### RECORDS SUPPLIED

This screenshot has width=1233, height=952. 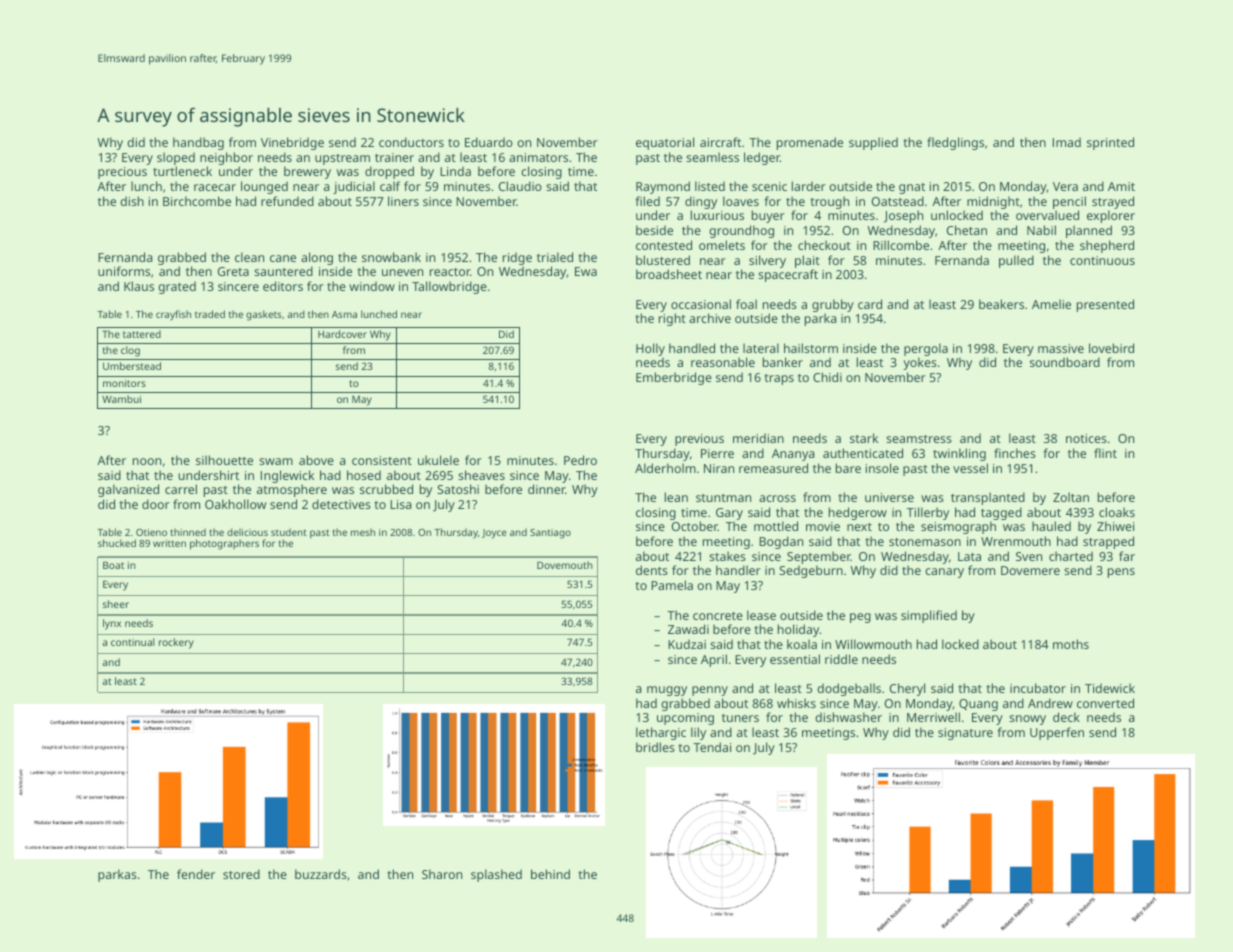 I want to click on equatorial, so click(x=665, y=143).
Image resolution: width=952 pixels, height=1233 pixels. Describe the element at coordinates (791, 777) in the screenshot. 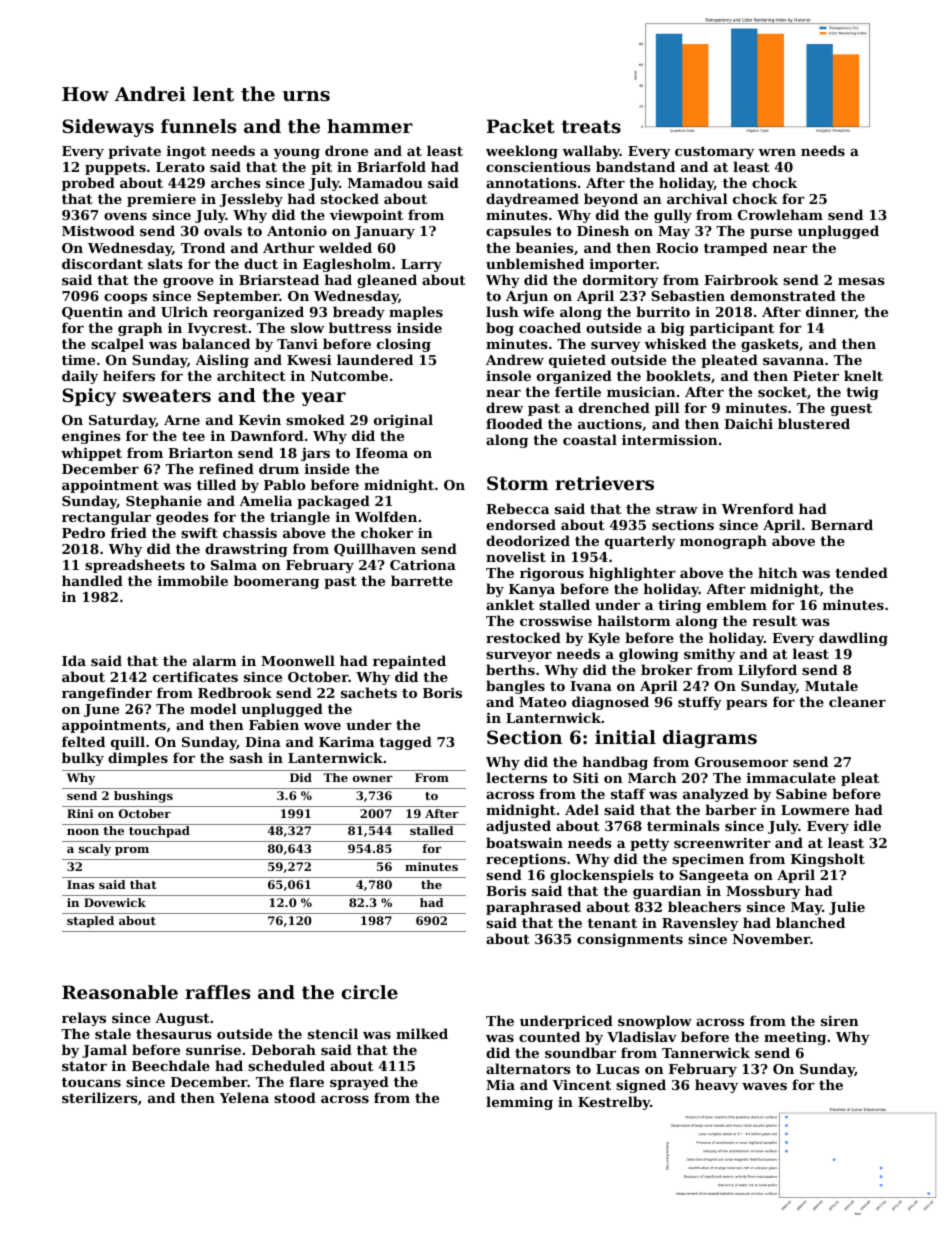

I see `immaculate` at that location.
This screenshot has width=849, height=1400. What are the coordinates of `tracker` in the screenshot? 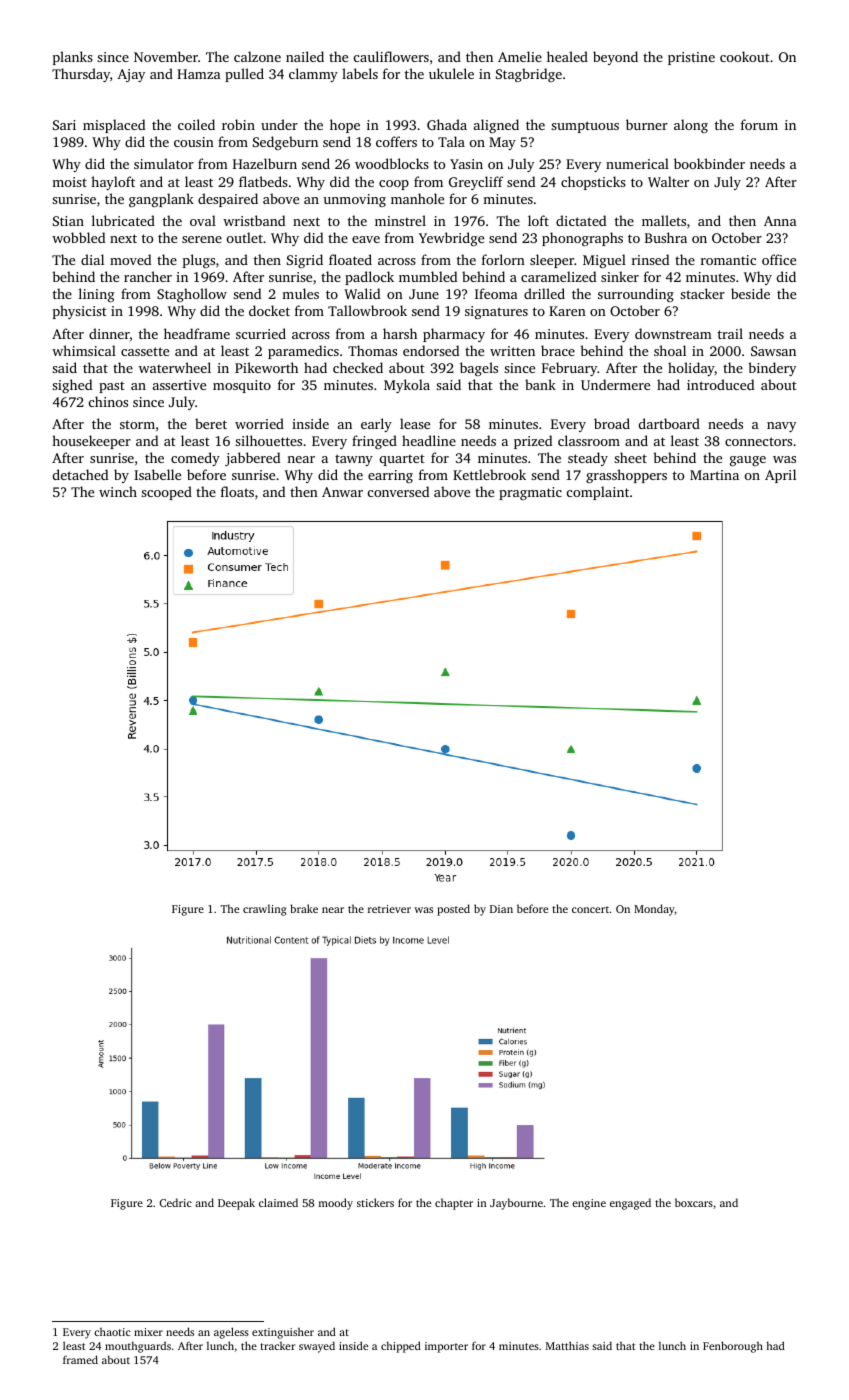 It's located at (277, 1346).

...

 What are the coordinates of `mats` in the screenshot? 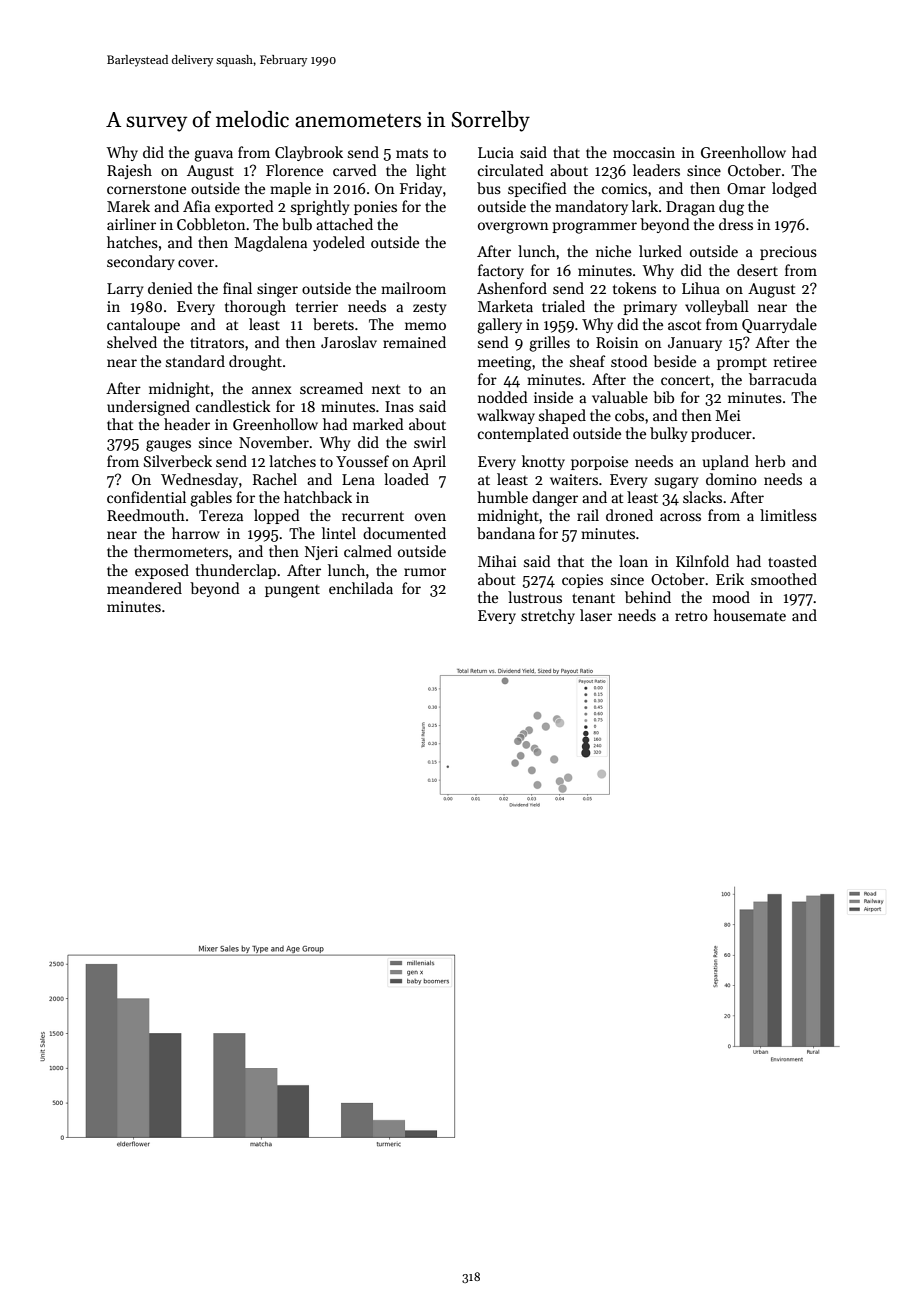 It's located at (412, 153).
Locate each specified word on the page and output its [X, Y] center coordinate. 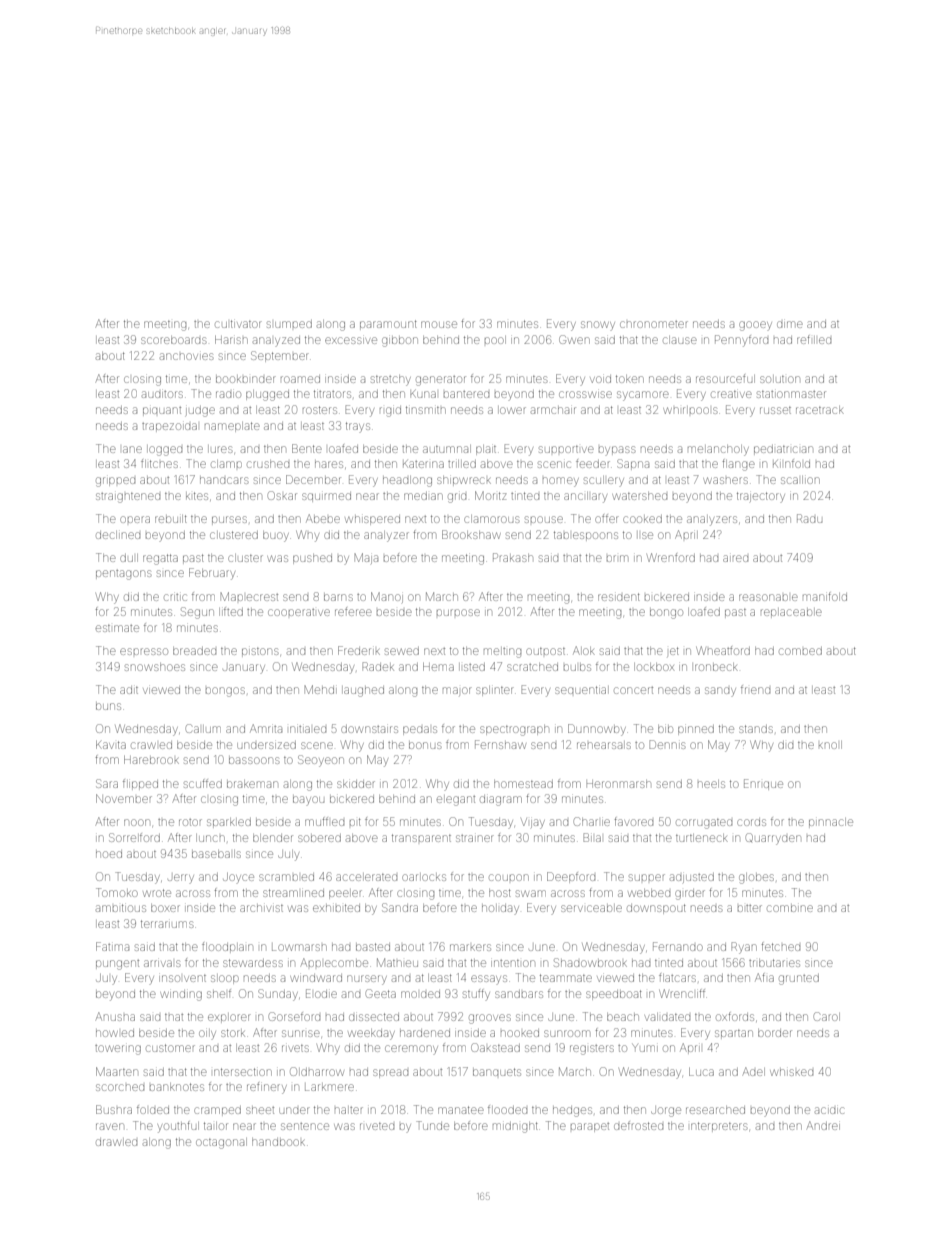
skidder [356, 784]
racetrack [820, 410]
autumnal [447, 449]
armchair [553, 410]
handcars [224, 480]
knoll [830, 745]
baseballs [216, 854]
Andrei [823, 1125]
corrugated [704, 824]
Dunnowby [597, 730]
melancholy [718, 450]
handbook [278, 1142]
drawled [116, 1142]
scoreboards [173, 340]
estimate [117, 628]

### PROBLEM DESCRIPTION
Copy out the lines from the line with "Locate each specified" to the line with "corrugated [704, 824]", and raise every coordinate in the answers by 7. Leave the pictures out.

### WRITTEN RESPONSE
Locate each specified word on the page and output its [X, Y] center coordinate. 
skidder [363, 791]
racetrack [827, 417]
autumnal [454, 456]
armchair [560, 417]
handcars [231, 487]
knoll [837, 752]
baseballs [223, 861]
Andrei [830, 1132]
corrugated [711, 831]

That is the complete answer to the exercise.